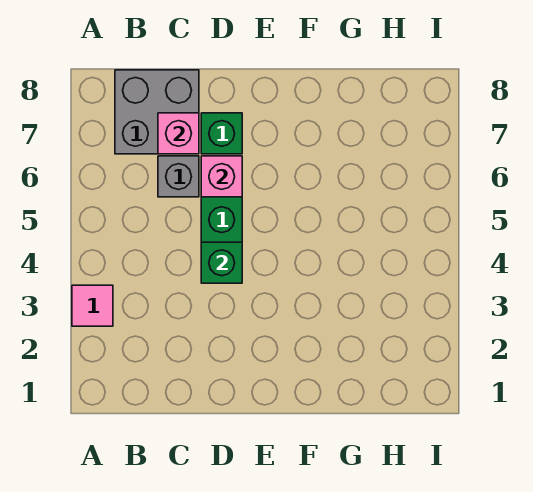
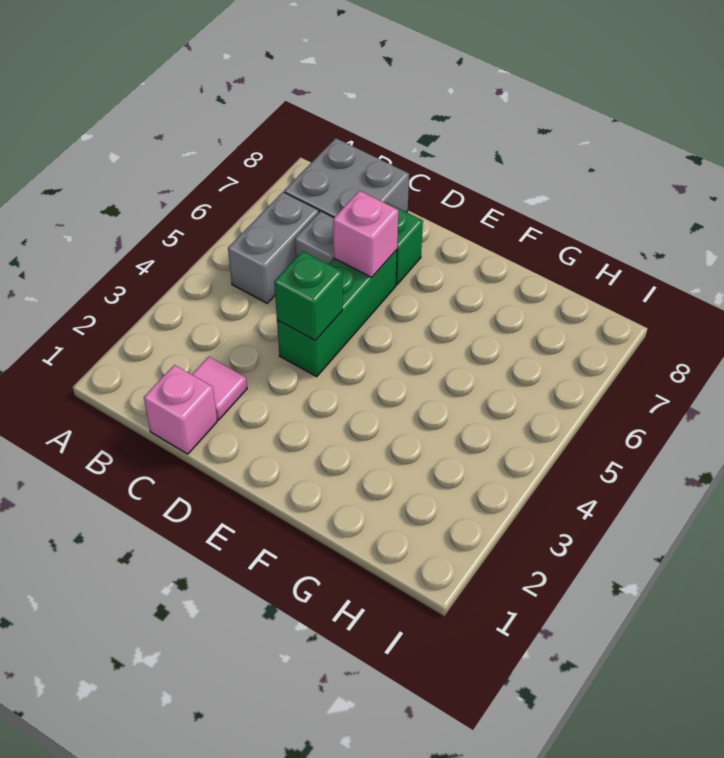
pink tile A3 level 1 -> pink tile C2 level 1
none -> grey brick B5:B6 level 1
pink brick C7 level 2 -> pink brick C1 level 1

Problem requirements -> Print each line above exactly as it appears, excluding all images.

Solved exercise ->
pink tile A3 level 1 -> pink tile C2 level 1
none -> grey brick B5:B6 level 1
pink brick C7 level 2 -> pink brick C1 level 1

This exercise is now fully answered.